Dataset –
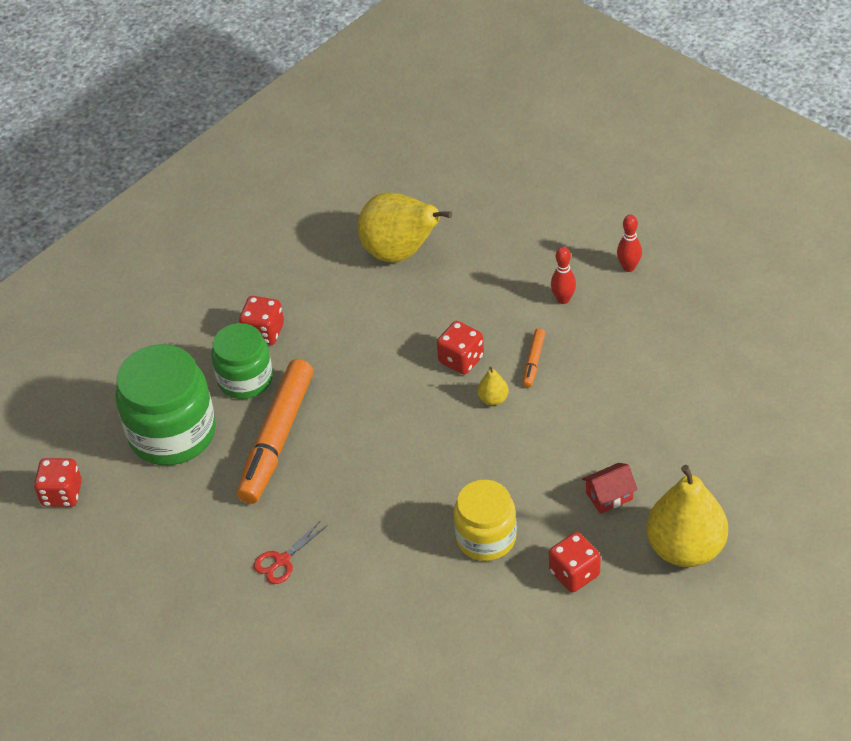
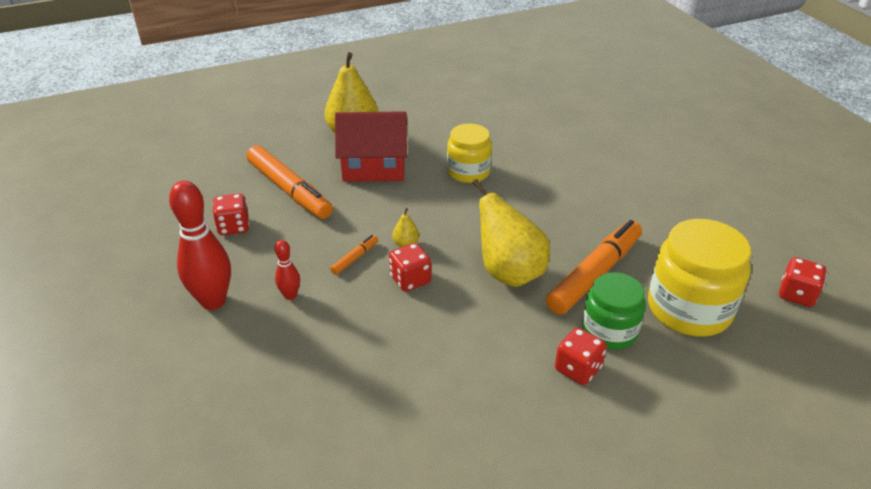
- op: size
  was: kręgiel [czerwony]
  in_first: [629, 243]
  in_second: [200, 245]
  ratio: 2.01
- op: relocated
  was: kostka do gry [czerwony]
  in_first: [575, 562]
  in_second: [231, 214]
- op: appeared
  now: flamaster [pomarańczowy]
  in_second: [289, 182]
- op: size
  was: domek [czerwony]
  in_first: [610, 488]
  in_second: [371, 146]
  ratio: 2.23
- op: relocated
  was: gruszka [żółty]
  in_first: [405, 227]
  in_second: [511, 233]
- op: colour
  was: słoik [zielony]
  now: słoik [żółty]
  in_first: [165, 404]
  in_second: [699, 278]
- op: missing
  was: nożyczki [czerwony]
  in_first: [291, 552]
---
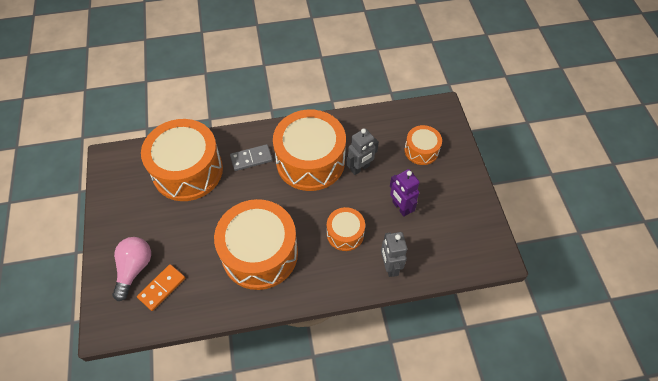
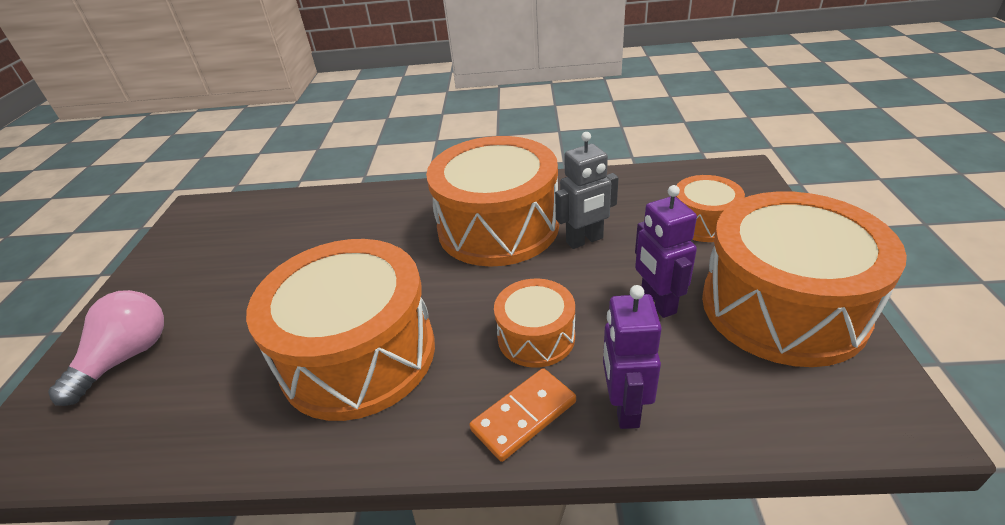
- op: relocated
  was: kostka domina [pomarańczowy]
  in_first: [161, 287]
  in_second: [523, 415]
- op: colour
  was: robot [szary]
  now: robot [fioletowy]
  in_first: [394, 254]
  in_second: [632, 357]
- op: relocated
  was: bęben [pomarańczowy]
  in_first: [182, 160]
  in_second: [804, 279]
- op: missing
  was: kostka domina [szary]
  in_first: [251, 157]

Directions for this task – In the data above, which lines lie between the line with "was: kręgiel [czerwony]" and the line with "in_first: [291, 552]", inclusive? Print those lines exactly and nothing else.

Response for this exercise –
  was: kręgiel [czerwony]
  in_first: [629, 243]
  in_second: [200, 245]
  ratio: 2.01
- op: relocated
  was: kostka do gry [czerwony]
  in_first: [575, 562]
  in_second: [231, 214]
- op: appeared
  now: flamaster [pomarańczowy]
  in_second: [289, 182]
- op: size
  was: domek [czerwony]
  in_first: [610, 488]
  in_second: [371, 146]
  ratio: 2.23
- op: relocated
  was: gruszka [żółty]
  in_first: [405, 227]
  in_second: [511, 233]
- op: colour
  was: słoik [zielony]
  now: słoik [żółty]
  in_first: [165, 404]
  in_second: [699, 278]
- op: missing
  was: nożyczki [czerwony]
  in_first: [291, 552]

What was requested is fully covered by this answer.